Data to use START
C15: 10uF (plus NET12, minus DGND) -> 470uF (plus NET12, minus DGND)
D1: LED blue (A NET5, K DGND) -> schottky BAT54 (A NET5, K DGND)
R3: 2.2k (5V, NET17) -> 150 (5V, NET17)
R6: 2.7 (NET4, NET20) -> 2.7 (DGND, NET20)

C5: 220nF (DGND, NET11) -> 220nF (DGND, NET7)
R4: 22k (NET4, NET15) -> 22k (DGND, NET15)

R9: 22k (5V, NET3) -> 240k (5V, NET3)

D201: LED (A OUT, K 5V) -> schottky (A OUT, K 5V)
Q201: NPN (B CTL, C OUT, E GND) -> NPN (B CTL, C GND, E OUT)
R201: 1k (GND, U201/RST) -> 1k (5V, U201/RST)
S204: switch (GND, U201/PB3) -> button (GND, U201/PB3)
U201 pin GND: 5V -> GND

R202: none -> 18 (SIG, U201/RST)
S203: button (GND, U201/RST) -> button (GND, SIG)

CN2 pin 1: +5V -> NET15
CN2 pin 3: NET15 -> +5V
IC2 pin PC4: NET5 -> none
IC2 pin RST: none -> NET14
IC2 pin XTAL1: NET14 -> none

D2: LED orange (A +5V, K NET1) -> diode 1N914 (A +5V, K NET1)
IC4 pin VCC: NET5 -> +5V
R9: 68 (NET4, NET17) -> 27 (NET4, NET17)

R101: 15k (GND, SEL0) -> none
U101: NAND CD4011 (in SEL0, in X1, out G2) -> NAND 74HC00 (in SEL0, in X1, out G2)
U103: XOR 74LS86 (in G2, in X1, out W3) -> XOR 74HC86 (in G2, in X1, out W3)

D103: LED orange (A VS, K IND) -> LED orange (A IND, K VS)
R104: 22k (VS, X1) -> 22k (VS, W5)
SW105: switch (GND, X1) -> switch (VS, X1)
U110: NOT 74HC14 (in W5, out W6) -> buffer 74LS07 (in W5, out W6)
Data to use END
(Try it) Copy each line of the records verbatim.

(Answer space)
C15: 10uF (plus NET12, minus DGND) -> 470uF (plus NET12, minus DGND)
D1: LED blue (A NET5, K DGND) -> schottky BAT54 (A NET5, K DGND)
R3: 2.2k (5V, NET17) -> 150 (5V, NET17)
R6: 2.7 (NET4, NET20) -> 2.7 (DGND, NET20)

C5: 220nF (DGND, NET11) -> 220nF (DGND, NET7)
R4: 22k (NET4, NET15) -> 22k (DGND, NET15)

R9: 22k (5V, NET3) -> 240k (5V, NET3)

D201: LED (A OUT, K 5V) -> schottky (A OUT, K 5V)
Q201: NPN (B CTL, C OUT, E GND) -> NPN (B CTL, C GND, E OUT)
R201: 1k (GND, U201/RST) -> 1k (5V, U201/RST)
S204: switch (GND, U201/PB3) -> button (GND, U201/PB3)
U201 pin GND: 5V -> GND

R202: none -> 18 (SIG, U201/RST)
S203: button (GND, U201/RST) -> button (GND, SIG)

CN2 pin 1: +5V -> NET15
CN2 pin 3: NET15 -> +5V
IC2 pin PC4: NET5 -> none
IC2 pin RST: none -> NET14
IC2 pin XTAL1: NET14 -> none

D2: LED orange (A +5V, K NET1) -> diode 1N914 (A +5V, K NET1)
IC4 pin VCC: NET5 -> +5V
R9: 68 (NET4, NET17) -> 27 (NET4, NET17)

R101: 15k (GND, SEL0) -> none
U101: NAND CD4011 (in SEL0, in X1, out G2) -> NAND 74HC00 (in SEL0, in X1, out G2)
U103: XOR 74LS86 (in G2, in X1, out W3) -> XOR 74HC86 (in G2, in X1, out W3)

D103: LED orange (A VS, K IND) -> LED orange (A IND, K VS)
R104: 22k (VS, X1) -> 22k (VS, W5)
SW105: switch (GND, X1) -> switch (VS, X1)
U110: NOT 74HC14 (in W5, out W6) -> buffer 74LS07 (in W5, out W6)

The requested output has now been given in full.